**Exercise**. Locate the word "FILT" in the entries below, then gather every line that holds it.

Version difference data
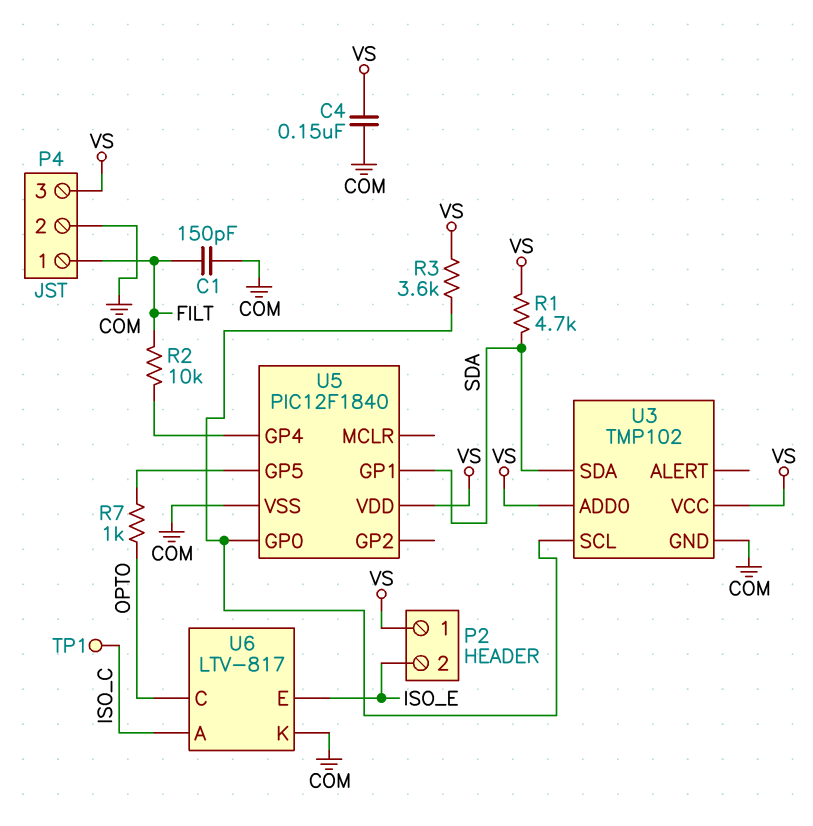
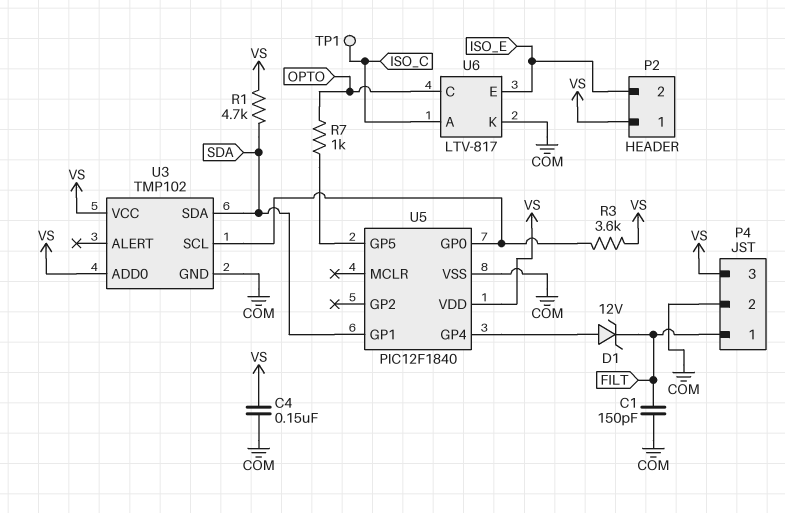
D1: none -> zener 12V (A U5/GP4, K FILT)
R2: 10k (FILT, U5/GP4) -> none

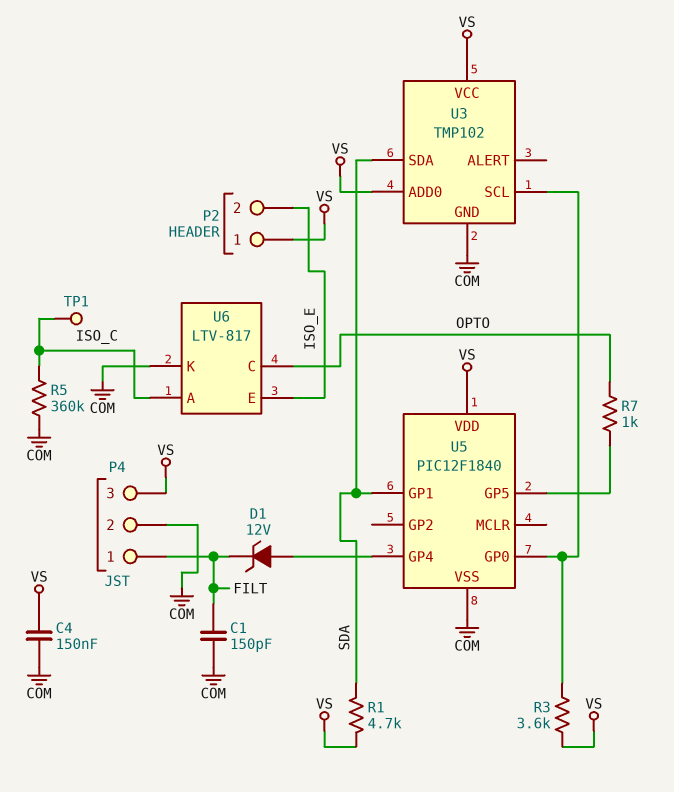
R5: none -> 360k (COM, ISO_C)

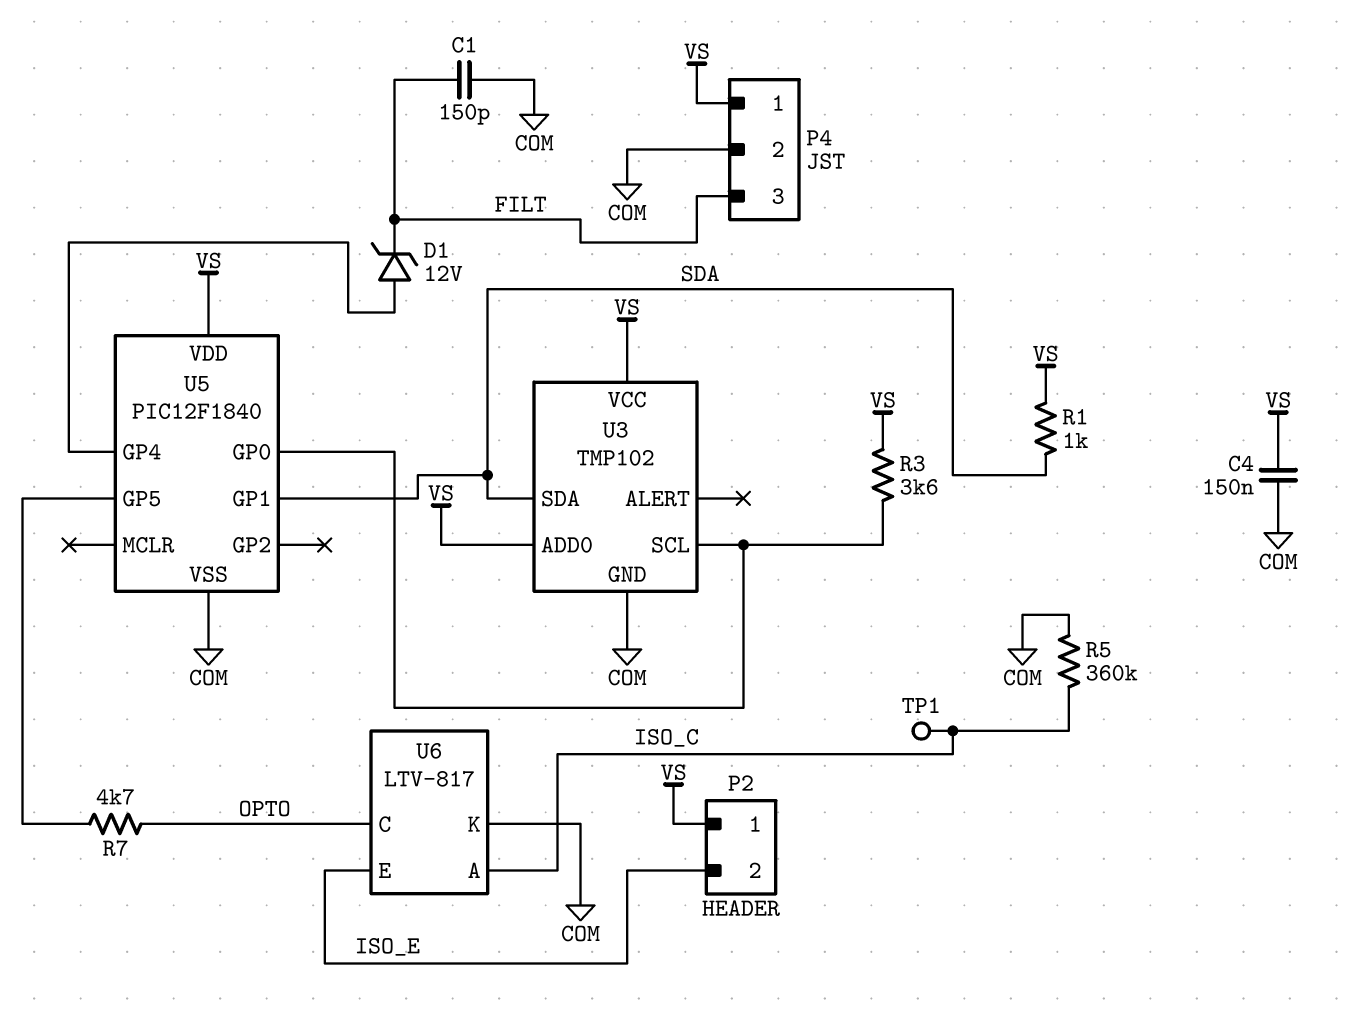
P4 pin 1: FILT -> VS
P4 pin 3: VS -> FILT
R1: 4.7k (SDA, VS) -> 1k (SDA, VS)
R7: 1k (OPTO, U5/GP5) -> 4.7k (OPTO, U5/GP5)

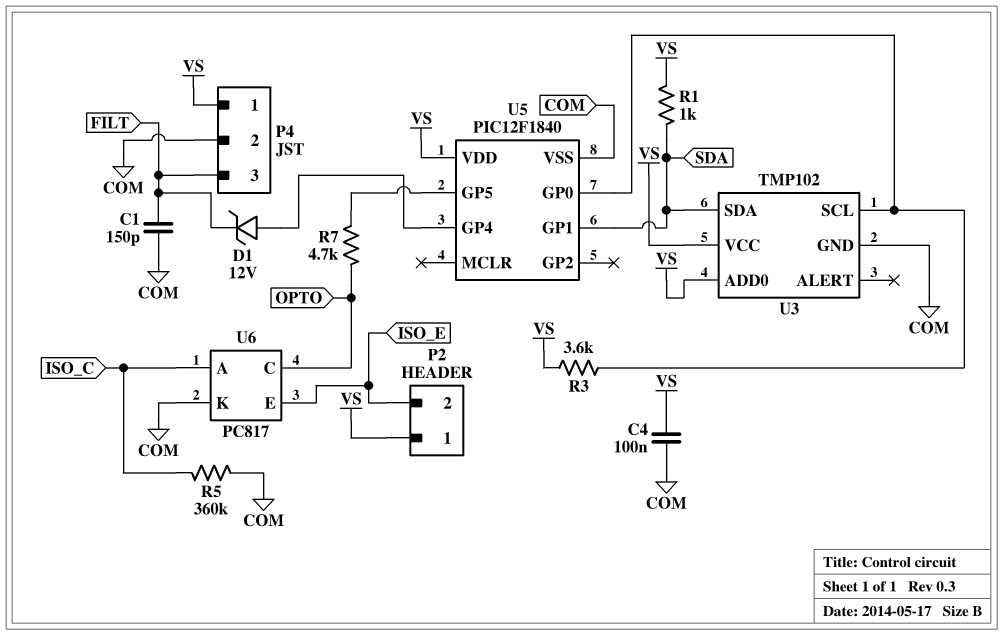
C4: 150nF (COM, VS) -> 100nF (COM, VS)
TP1: test point (ISO_C) -> none
U6: LTV-817 -> PC817

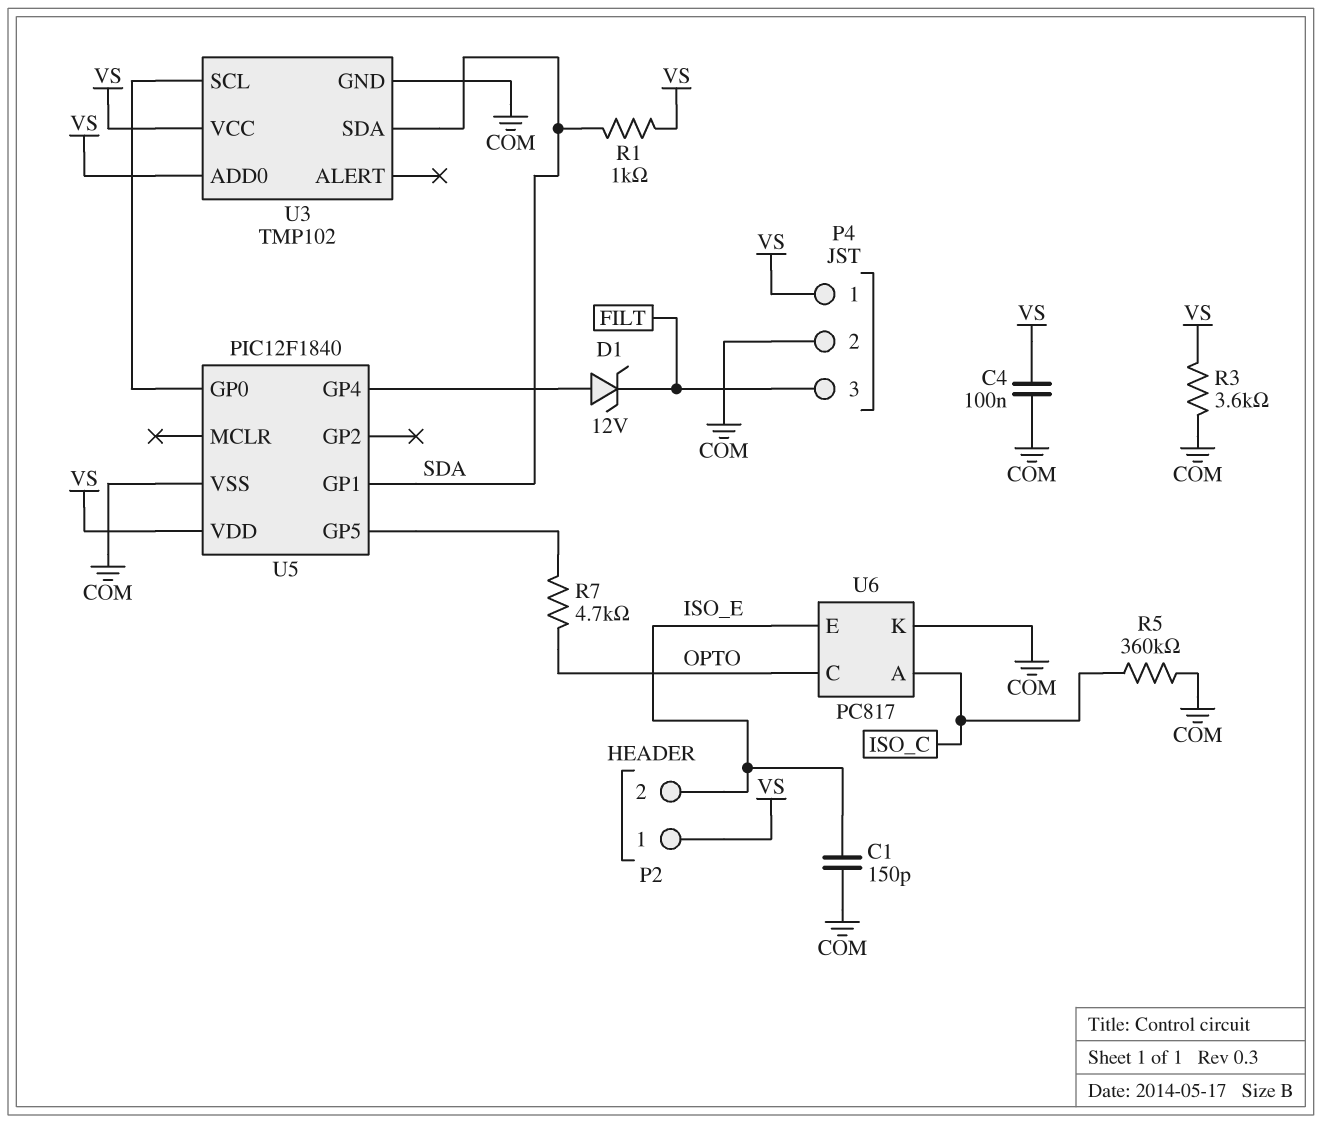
C1: 150pF (COM, FILT) -> 150pF (COM, ISO_E)
R3: 3.6k (U3/SCL, VS) -> 3.6k (COM, VS)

**Reply to the exercise**.
D1: none -> zener 12V (A U5/GP4, K FILT)
R2: 10k (FILT, U5/GP4) -> none
P4 pin 1: FILT -> VS
P4 pin 3: VS -> FILT
C1: 150pF (COM, FILT) -> 150pF (COM, ISO_E)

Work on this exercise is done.